- [Data shown]
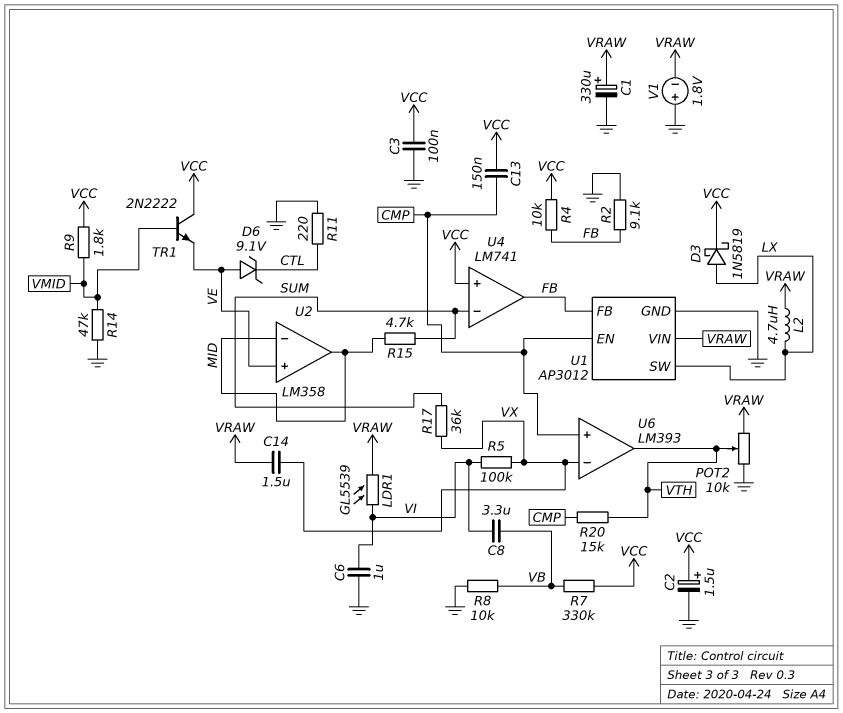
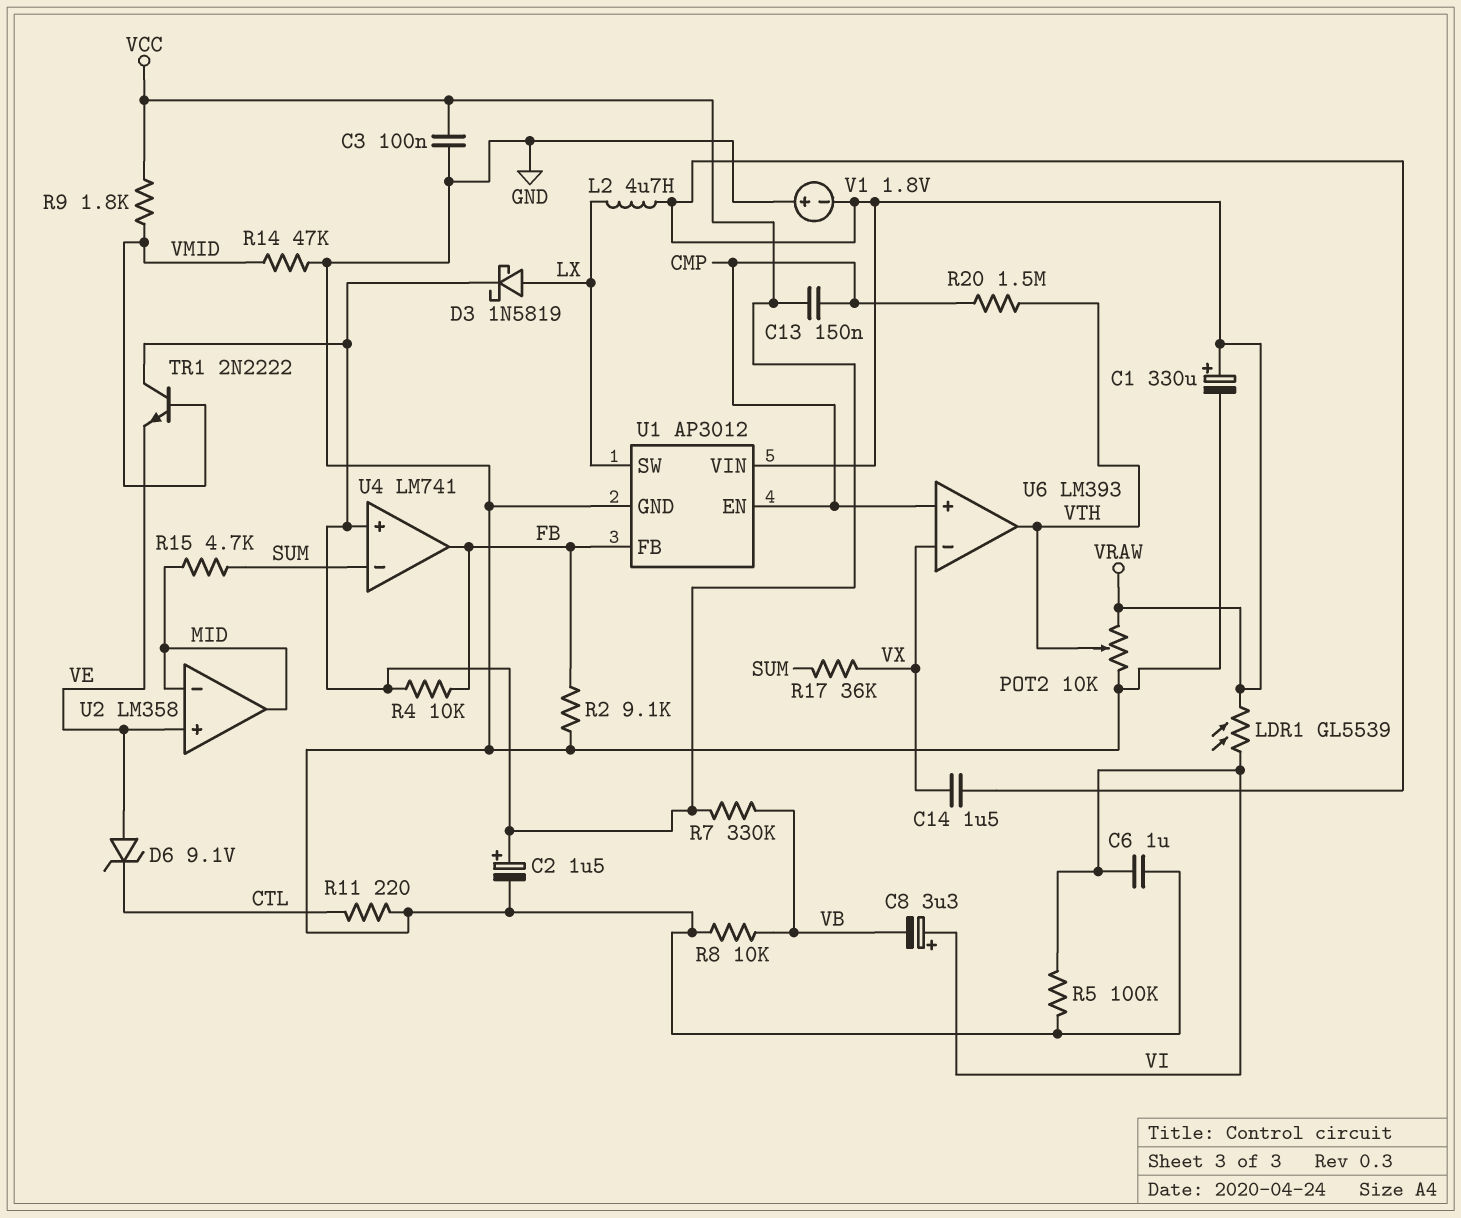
C8: 3.3uF (VB, VI) -> 3.3uF (plus VI, minus VB)
R5: 100k (VI, VX) -> 100k (GND, VI)
R20: 15k (CMP, VTH) -> 1.5M (CMP, VTH)

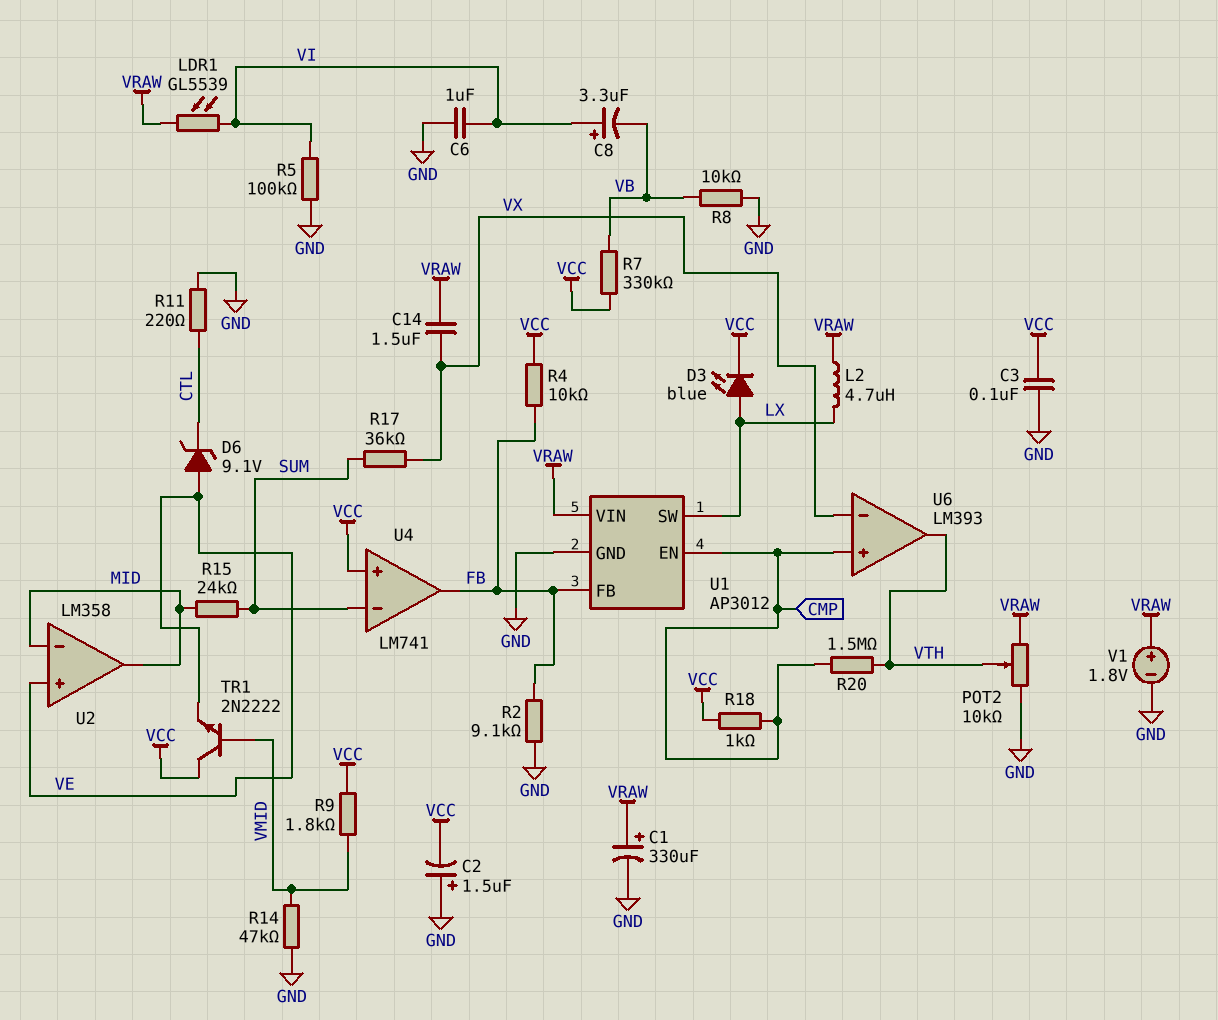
C2: 1.5uF (plus VCC, minus GND) -> 1.5uF (plus GND, minus VCC)
C13: 150nF (CMP, VCC) -> none
D3: schottky 1N5819 (A LX, K VCC) -> LED blue (A LX, K VCC)
R15: 4.7k (MID, SUM) -> 24k (MID, SUM)
R18: none -> 1k (CMP, VCC)
V1: 1.8V (plus GND, minus VRAW) -> 1.8V (plus VRAW, minus GND)

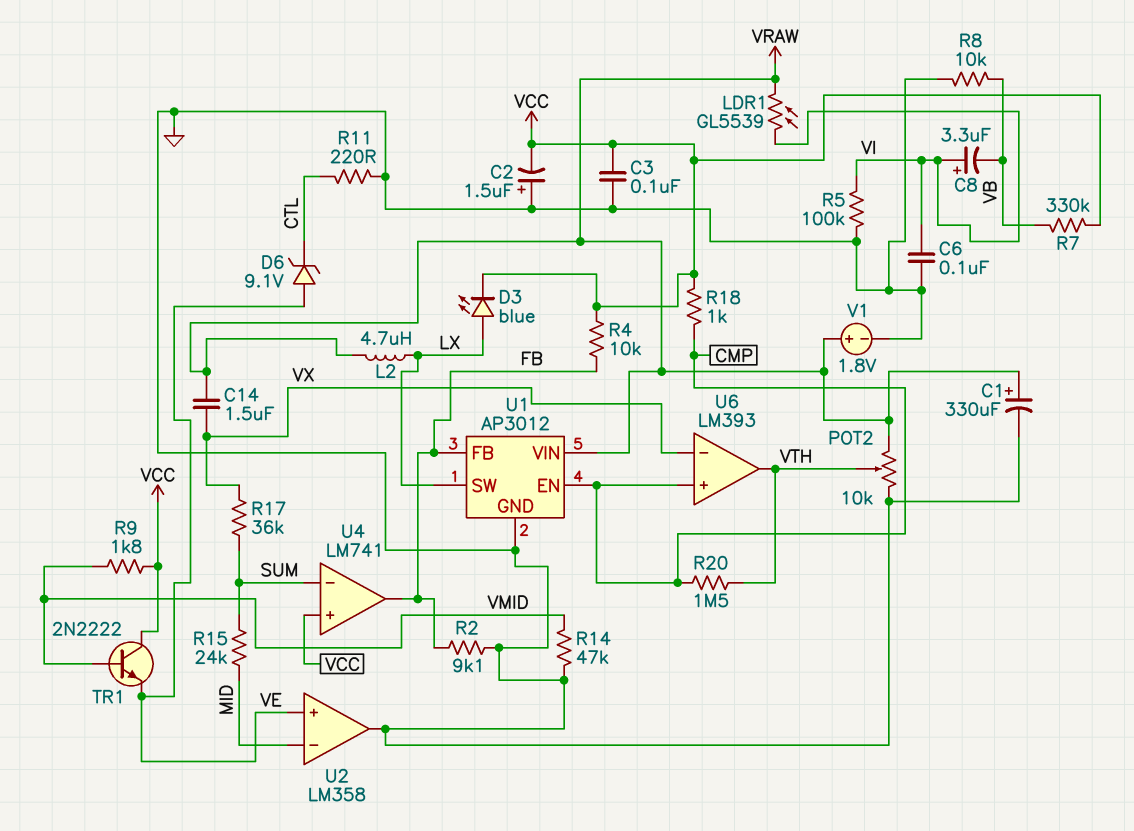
C6: 1uF (GND, VI) -> 100nF (GND, VI)
U2 pin out: MID -> GND

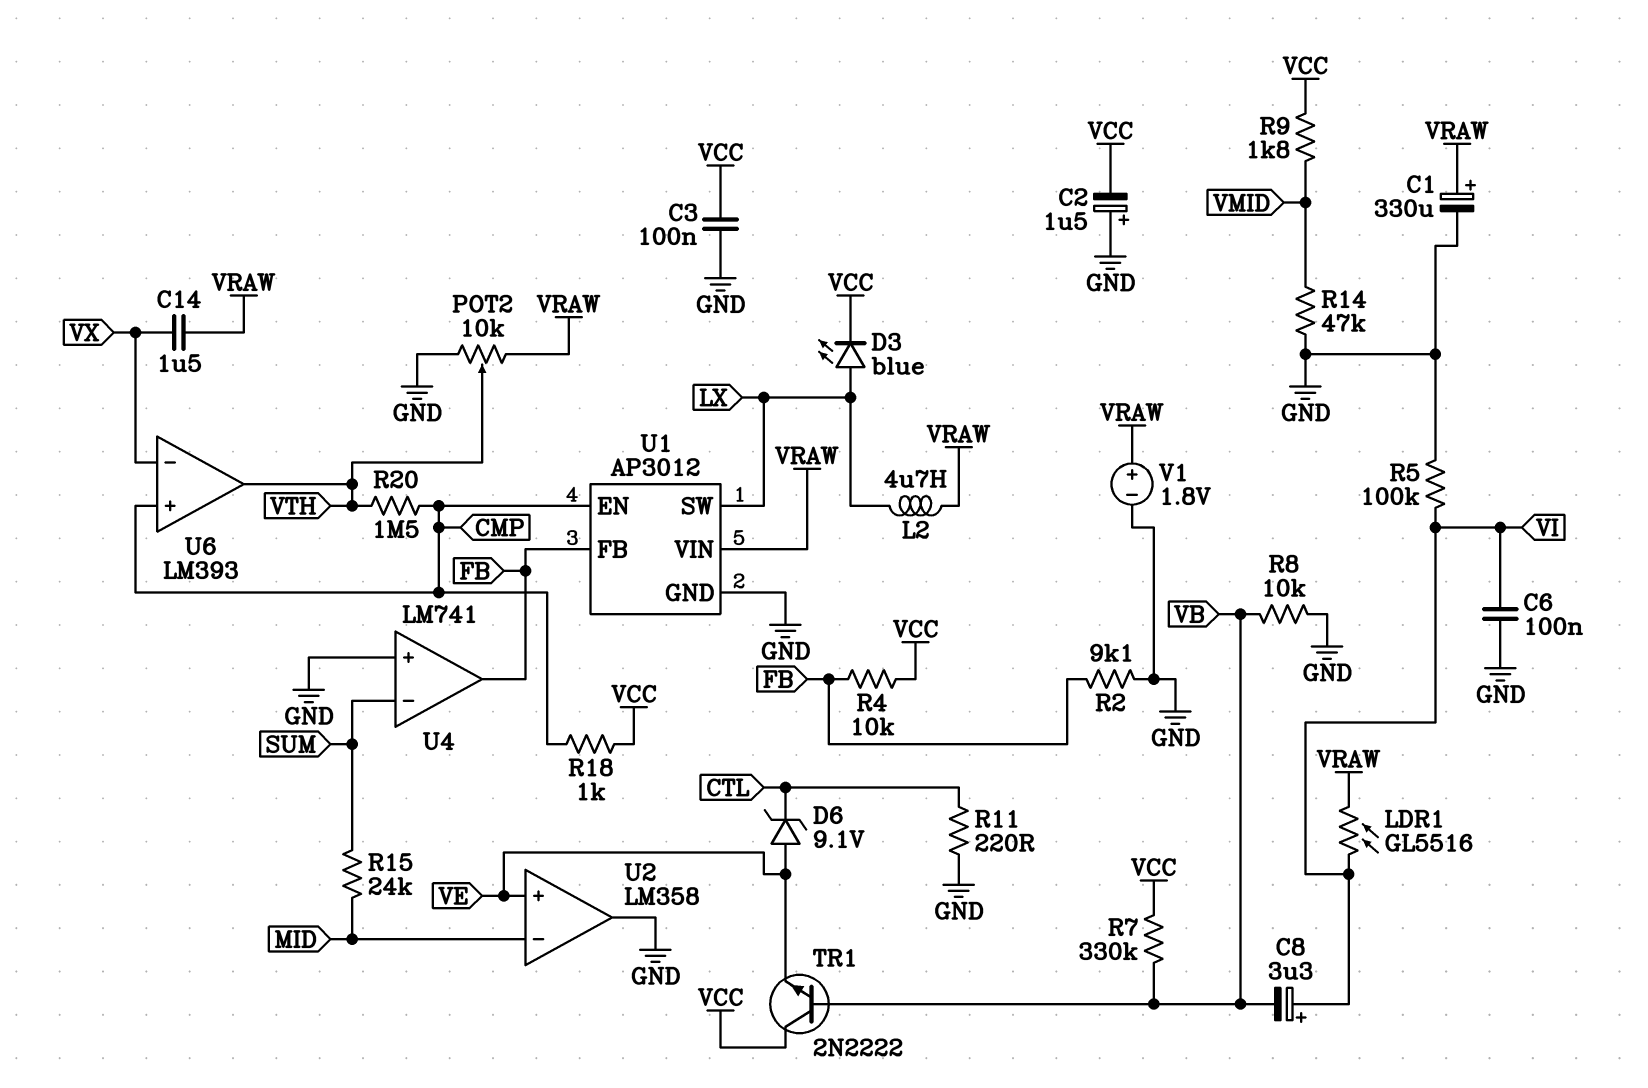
LDR1: GL5539 (VI, VRAW) -> GL5516 (VI, VRAW)
R17: 36k (SUM, VX) -> none
TR1: NPN 2N2222 (B VMID, C VCC, E VE) -> NPN 2N2222 (B VB, C VCC, E VE)
U4 pin in+: VCC -> GND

- [Your objective]
Repeat the material above in full and exactly, apart from the pictures.

- [Response below]
C8: 3.3uF (VB, VI) -> 3.3uF (plus VI, minus VB)
R5: 100k (VI, VX) -> 100k (GND, VI)
R20: 15k (CMP, VTH) -> 1.5M (CMP, VTH)

C2: 1.5uF (plus VCC, minus GND) -> 1.5uF (plus GND, minus VCC)
C13: 150nF (CMP, VCC) -> none
D3: schottky 1N5819 (A LX, K VCC) -> LED blue (A LX, K VCC)
R15: 4.7k (MID, SUM) -> 24k (MID, SUM)
R18: none -> 1k (CMP, VCC)
V1: 1.8V (plus GND, minus VRAW) -> 1.8V (plus VRAW, minus GND)

C6: 1uF (GND, VI) -> 100nF (GND, VI)
U2 pin out: MID -> GND

LDR1: GL5539 (VI, VRAW) -> GL5516 (VI, VRAW)
R17: 36k (SUM, VX) -> none
TR1: NPN 2N2222 (B VMID, C VCC, E VE) -> NPN 2N2222 (B VB, C VCC, E VE)
U4 pin in+: VCC -> GND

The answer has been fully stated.